Everything in the listing below from the line containing "purple trapezoid at" through the line containing "black cross at" must be repeated exactly; the remaining lines are not wanted.

[PROVIDED ENTRIES]:
/---

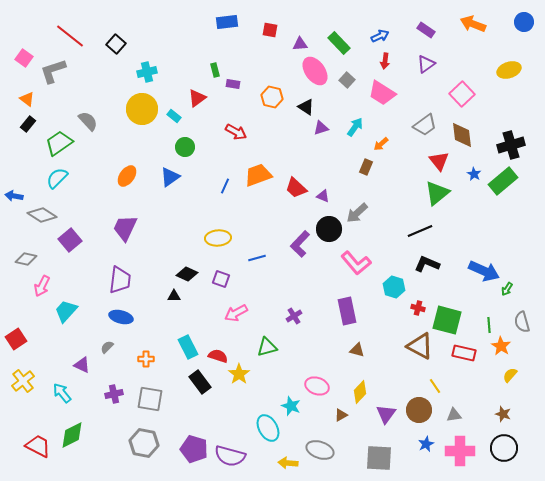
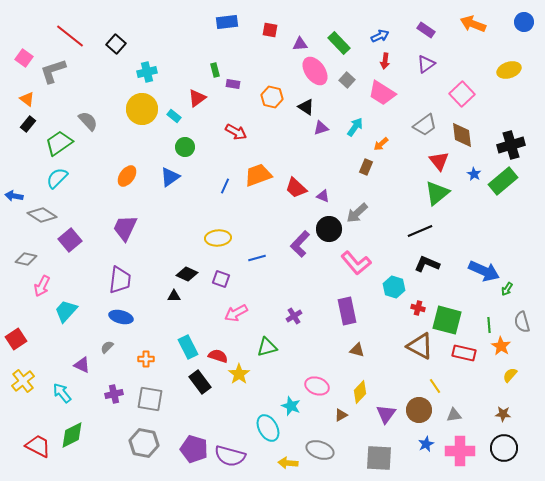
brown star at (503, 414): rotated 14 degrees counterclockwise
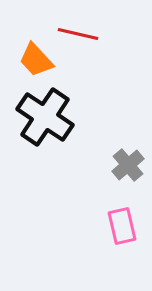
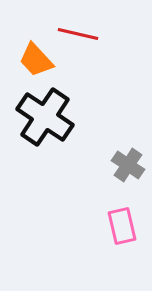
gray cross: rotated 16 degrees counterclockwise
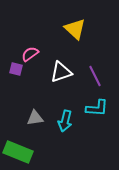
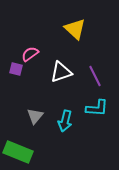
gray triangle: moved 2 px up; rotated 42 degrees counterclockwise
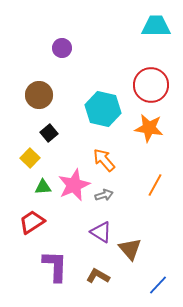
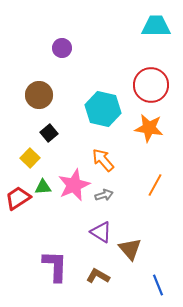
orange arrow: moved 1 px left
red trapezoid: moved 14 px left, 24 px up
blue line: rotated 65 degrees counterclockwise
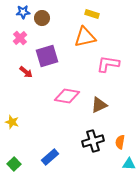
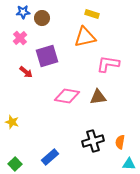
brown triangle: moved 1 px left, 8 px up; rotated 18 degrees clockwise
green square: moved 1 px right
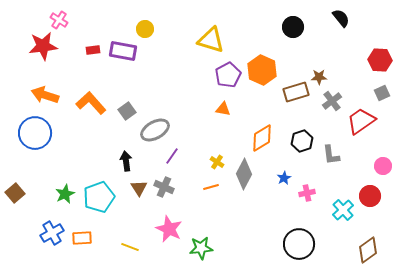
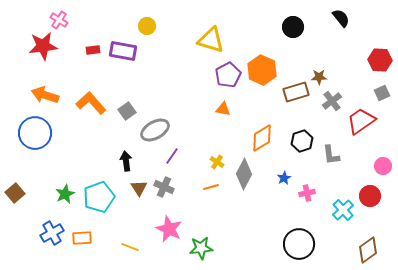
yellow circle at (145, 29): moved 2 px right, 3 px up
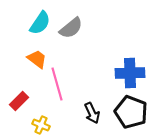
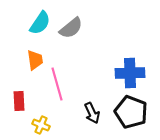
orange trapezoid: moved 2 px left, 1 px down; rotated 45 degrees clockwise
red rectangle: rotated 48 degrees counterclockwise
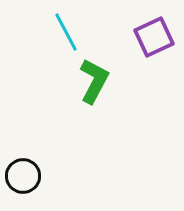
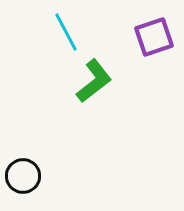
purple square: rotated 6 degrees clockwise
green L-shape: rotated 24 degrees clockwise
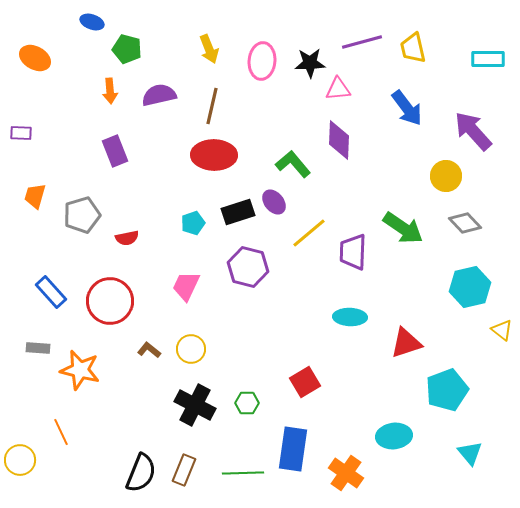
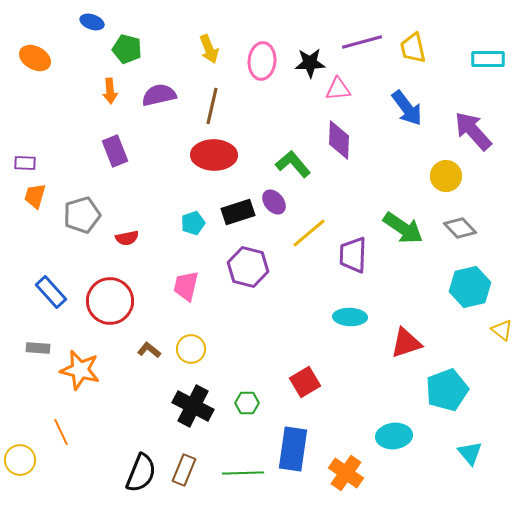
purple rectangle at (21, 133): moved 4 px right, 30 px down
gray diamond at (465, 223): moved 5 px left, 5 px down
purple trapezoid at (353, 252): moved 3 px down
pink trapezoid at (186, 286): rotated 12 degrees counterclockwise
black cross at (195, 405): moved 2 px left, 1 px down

\---
/---

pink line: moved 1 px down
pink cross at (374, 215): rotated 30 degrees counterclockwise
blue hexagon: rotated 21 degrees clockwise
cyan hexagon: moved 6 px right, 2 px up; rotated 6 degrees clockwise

\---

[REPLY]:
purple trapezoid at (353, 252): moved 3 px down
pink trapezoid at (186, 286): rotated 12 degrees counterclockwise
black cross at (195, 405): moved 2 px left, 1 px down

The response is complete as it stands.